[[ DATA FOR THE TASK, beginning ]]

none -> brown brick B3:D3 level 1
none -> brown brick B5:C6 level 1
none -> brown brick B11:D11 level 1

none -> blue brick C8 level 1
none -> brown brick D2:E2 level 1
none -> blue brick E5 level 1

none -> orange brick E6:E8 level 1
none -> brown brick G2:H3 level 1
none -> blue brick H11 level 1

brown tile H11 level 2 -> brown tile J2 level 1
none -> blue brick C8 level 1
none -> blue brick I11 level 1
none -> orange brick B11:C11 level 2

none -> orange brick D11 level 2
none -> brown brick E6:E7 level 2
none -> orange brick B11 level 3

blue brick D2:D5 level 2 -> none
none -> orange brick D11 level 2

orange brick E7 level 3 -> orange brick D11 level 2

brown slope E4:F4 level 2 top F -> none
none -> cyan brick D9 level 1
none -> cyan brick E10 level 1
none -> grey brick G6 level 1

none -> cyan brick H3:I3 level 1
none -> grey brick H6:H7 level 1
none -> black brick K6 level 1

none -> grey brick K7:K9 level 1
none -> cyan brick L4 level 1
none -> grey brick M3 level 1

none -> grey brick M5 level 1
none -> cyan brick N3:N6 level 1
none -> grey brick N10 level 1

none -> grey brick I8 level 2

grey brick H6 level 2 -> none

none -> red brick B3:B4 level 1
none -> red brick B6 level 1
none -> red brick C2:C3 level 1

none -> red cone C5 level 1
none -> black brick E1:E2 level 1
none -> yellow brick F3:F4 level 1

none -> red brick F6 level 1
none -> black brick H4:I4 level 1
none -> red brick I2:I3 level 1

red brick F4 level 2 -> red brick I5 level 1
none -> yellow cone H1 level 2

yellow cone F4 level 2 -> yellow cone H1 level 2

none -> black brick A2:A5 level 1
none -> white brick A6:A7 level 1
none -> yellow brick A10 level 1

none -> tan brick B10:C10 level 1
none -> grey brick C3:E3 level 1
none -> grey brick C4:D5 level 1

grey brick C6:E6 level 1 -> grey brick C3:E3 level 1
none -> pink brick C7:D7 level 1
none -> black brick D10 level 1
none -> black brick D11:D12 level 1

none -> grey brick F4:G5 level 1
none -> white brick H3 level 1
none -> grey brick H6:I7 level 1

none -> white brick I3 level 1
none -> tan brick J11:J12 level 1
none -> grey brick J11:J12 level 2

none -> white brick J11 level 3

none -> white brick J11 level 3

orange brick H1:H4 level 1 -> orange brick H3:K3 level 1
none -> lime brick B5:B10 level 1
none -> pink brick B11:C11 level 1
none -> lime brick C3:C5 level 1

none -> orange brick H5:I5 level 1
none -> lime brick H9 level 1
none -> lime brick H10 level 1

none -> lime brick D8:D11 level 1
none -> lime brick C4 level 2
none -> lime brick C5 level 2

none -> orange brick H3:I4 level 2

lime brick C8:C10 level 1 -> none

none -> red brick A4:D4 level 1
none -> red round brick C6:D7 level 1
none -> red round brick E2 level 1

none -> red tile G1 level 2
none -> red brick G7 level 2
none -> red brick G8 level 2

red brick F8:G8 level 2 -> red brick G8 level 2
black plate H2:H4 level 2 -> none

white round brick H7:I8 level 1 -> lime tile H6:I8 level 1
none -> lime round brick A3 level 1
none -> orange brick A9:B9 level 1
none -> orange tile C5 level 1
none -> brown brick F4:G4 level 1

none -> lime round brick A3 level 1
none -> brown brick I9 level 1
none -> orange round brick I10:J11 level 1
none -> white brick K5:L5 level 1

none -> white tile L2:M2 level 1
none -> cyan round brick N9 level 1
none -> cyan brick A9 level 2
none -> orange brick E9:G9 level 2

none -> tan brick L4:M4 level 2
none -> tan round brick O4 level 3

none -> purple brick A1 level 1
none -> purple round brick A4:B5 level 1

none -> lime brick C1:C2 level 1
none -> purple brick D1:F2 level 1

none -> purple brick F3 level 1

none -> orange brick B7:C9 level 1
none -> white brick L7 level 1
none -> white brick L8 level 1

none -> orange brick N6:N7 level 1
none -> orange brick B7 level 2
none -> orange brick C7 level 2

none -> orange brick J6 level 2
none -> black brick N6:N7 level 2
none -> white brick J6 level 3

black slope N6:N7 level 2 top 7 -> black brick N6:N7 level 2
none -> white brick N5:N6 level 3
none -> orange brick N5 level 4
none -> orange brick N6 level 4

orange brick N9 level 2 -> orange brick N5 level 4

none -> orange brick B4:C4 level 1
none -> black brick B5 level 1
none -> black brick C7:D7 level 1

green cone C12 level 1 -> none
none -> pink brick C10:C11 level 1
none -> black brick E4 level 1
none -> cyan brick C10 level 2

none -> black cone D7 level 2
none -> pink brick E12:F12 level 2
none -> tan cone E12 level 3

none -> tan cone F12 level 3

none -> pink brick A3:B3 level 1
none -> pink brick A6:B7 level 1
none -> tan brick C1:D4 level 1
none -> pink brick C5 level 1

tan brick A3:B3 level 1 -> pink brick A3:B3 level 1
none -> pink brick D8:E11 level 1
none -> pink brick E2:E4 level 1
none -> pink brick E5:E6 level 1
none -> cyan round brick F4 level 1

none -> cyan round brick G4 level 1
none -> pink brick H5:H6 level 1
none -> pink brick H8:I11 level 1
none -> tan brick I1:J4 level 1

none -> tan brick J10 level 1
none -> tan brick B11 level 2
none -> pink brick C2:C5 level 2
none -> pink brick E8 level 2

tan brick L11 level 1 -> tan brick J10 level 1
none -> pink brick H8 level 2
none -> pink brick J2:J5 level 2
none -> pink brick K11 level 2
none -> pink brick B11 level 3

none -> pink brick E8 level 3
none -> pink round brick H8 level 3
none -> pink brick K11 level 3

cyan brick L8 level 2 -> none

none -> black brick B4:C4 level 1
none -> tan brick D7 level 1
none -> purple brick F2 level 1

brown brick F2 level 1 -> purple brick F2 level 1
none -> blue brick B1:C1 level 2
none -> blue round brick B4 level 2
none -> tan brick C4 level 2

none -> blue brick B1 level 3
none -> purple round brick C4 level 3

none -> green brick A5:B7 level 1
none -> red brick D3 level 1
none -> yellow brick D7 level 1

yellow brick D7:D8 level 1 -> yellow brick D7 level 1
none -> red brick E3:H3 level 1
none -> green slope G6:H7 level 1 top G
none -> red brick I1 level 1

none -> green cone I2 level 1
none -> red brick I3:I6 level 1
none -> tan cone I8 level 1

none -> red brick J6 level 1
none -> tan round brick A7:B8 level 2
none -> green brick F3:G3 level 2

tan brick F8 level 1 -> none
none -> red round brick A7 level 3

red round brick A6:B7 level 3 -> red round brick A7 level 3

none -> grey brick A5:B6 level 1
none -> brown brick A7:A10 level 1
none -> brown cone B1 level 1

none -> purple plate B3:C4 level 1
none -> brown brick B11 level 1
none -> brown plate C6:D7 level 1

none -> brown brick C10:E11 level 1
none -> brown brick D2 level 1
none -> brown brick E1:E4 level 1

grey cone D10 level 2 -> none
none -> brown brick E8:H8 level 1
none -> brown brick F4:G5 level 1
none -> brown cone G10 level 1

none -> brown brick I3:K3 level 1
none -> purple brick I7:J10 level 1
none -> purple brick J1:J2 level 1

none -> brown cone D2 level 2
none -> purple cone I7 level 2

[[ DATA FOR THE TASK, end ]]

§ WHAT IS REQUIRED
The response should consist of every record, written out exactly as given.

§ EXERCISE RESULT
none -> brown brick B3:D3 level 1
none -> brown brick B5:C6 level 1
none -> brown brick B11:D11 level 1

none -> blue brick C8 level 1
none -> brown brick D2:E2 level 1
none -> blue brick E5 level 1

none -> orange brick E6:E8 level 1
none -> brown brick G2:H3 level 1
none -> blue brick H11 level 1

brown tile H11 level 2 -> brown tile J2 level 1
none -> blue brick C8 level 1
none -> blue brick I11 level 1
none -> orange brick B11:C11 level 2

none -> orange brick D11 level 2
none -> brown brick E6:E7 level 2
none -> orange brick B11 level 3

blue brick D2:D5 level 2 -> none
none -> orange brick D11 level 2

orange brick E7 level 3 -> orange brick D11 level 2

brown slope E4:F4 level 2 top F -> none
none -> cyan brick D9 level 1
none -> cyan brick E10 level 1
none -> grey brick G6 level 1

none -> cyan brick H3:I3 level 1
none -> grey brick H6:H7 level 1
none -> black brick K6 level 1

none -> grey brick K7:K9 level 1
none -> cyan brick L4 level 1
none -> grey brick M3 level 1

none -> grey brick M5 level 1
none -> cyan brick N3:N6 level 1
none -> grey brick N10 level 1

none -> grey brick I8 level 2

grey brick H6 level 2 -> none

none -> red brick B3:B4 level 1
none -> red brick B6 level 1
none -> red brick C2:C3 level 1

none -> red cone C5 level 1
none -> black brick E1:E2 level 1
none -> yellow brick F3:F4 level 1

none -> red brick F6 level 1
none -> black brick H4:I4 level 1
none -> red brick I2:I3 level 1

red brick F4 level 2 -> red brick I5 level 1
none -> yellow cone H1 level 2

yellow cone F4 level 2 -> yellow cone H1 level 2

none -> black brick A2:A5 level 1
none -> white brick A6:A7 level 1
none -> yellow brick A10 level 1

none -> tan brick B10:C10 level 1
none -> grey brick C3:E3 level 1
none -> grey brick C4:D5 level 1

grey brick C6:E6 level 1 -> grey brick C3:E3 level 1
none -> pink brick C7:D7 level 1
none -> black brick D10 level 1
none -> black brick D11:D12 level 1

none -> grey brick F4:G5 level 1
none -> white brick H3 level 1
none -> grey brick H6:I7 level 1

none -> white brick I3 level 1
none -> tan brick J11:J12 level 1
none -> grey brick J11:J12 level 2

none -> white brick J11 level 3

none -> white brick J11 level 3

orange brick H1:H4 level 1 -> orange brick H3:K3 level 1
none -> lime brick B5:B10 level 1
none -> pink brick B11:C11 level 1
none -> lime brick C3:C5 level 1

none -> orange brick H5:I5 level 1
none -> lime brick H9 level 1
none -> lime brick H10 level 1

none -> lime brick D8:D11 level 1
none -> lime brick C4 level 2
none -> lime brick C5 level 2

none -> orange brick H3:I4 level 2

lime brick C8:C10 level 1 -> none

none -> red brick A4:D4 level 1
none -> red round brick C6:D7 level 1
none -> red round brick E2 level 1

none -> red tile G1 level 2
none -> red brick G7 level 2
none -> red brick G8 level 2

red brick F8:G8 level 2 -> red brick G8 level 2
black plate H2:H4 level 2 -> none

white round brick H7:I8 level 1 -> lime tile H6:I8 level 1
none -> lime round brick A3 level 1
none -> orange brick A9:B9 level 1
none -> orange tile C5 level 1
none -> brown brick F4:G4 level 1

none -> lime round brick A3 level 1
none -> brown brick I9 level 1
none -> orange round brick I10:J11 level 1
none -> white brick K5:L5 level 1

none -> white tile L2:M2 level 1
none -> cyan round brick N9 level 1
none -> cyan brick A9 level 2
none -> orange brick E9:G9 level 2

none -> tan brick L4:M4 level 2
none -> tan round brick O4 level 3

none -> purple brick A1 level 1
none -> purple round brick A4:B5 level 1

none -> lime brick C1:C2 level 1
none -> purple brick D1:F2 level 1

none -> purple brick F3 level 1

none -> orange brick B7:C9 level 1
none -> white brick L7 level 1
none -> white brick L8 level 1

none -> orange brick N6:N7 level 1
none -> orange brick B7 level 2
none -> orange brick C7 level 2

none -> orange brick J6 level 2
none -> black brick N6:N7 level 2
none -> white brick J6 level 3

black slope N6:N7 level 2 top 7 -> black brick N6:N7 level 2
none -> white brick N5:N6 level 3
none -> orange brick N5 level 4
none -> orange brick N6 level 4

orange brick N9 level 2 -> orange brick N5 level 4

none -> orange brick B4:C4 level 1
none -> black brick B5 level 1
none -> black brick C7:D7 level 1

green cone C12 level 1 -> none
none -> pink brick C10:C11 level 1
none -> black brick E4 level 1
none -> cyan brick C10 level 2

none -> black cone D7 level 2
none -> pink brick E12:F12 level 2
none -> tan cone E12 level 3

none -> tan cone F12 level 3

none -> pink brick A3:B3 level 1
none -> pink brick A6:B7 level 1
none -> tan brick C1:D4 level 1
none -> pink brick C5 level 1

tan brick A3:B3 level 1 -> pink brick A3:B3 level 1
none -> pink brick D8:E11 level 1
none -> pink brick E2:E4 level 1
none -> pink brick E5:E6 level 1
none -> cyan round brick F4 level 1

none -> cyan round brick G4 level 1
none -> pink brick H5:H6 level 1
none -> pink brick H8:I11 level 1
none -> tan brick I1:J4 level 1

none -> tan brick J10 level 1
none -> tan brick B11 level 2
none -> pink brick C2:C5 level 2
none -> pink brick E8 level 2

tan brick L11 level 1 -> tan brick J10 level 1
none -> pink brick H8 level 2
none -> pink brick J2:J5 level 2
none -> pink brick K11 level 2
none -> pink brick B11 level 3

none -> pink brick E8 level 3
none -> pink round brick H8 level 3
none -> pink brick K11 level 3

cyan brick L8 level 2 -> none

none -> black brick B4:C4 level 1
none -> tan brick D7 level 1
none -> purple brick F2 level 1

brown brick F2 level 1 -> purple brick F2 level 1
none -> blue brick B1:C1 level 2
none -> blue round brick B4 level 2
none -> tan brick C4 level 2

none -> blue brick B1 level 3
none -> purple round brick C4 level 3

none -> green brick A5:B7 level 1
none -> red brick D3 level 1
none -> yellow brick D7 level 1

yellow brick D7:D8 level 1 -> yellow brick D7 level 1
none -> red brick E3:H3 level 1
none -> green slope G6:H7 level 1 top G
none -> red brick I1 level 1

none -> green cone I2 level 1
none -> red brick I3:I6 level 1
none -> tan cone I8 level 1

none -> red brick J6 level 1
none -> tan round brick A7:B8 level 2
none -> green brick F3:G3 level 2

tan brick F8 level 1 -> none
none -> red round brick A7 level 3

red round brick A6:B7 level 3 -> red round brick A7 level 3

none -> grey brick A5:B6 level 1
none -> brown brick A7:A10 level 1
none -> brown cone B1 level 1

none -> purple plate B3:C4 level 1
none -> brown brick B11 level 1
none -> brown plate C6:D7 level 1

none -> brown brick C10:E11 level 1
none -> brown brick D2 level 1
none -> brown brick E1:E4 level 1

grey cone D10 level 2 -> none
none -> brown brick E8:H8 level 1
none -> brown brick F4:G5 level 1
none -> brown cone G10 level 1

none -> brown brick I3:K3 level 1
none -> purple brick I7:J10 level 1
none -> purple brick J1:J2 level 1

none -> brown cone D2 level 2
none -> purple cone I7 level 2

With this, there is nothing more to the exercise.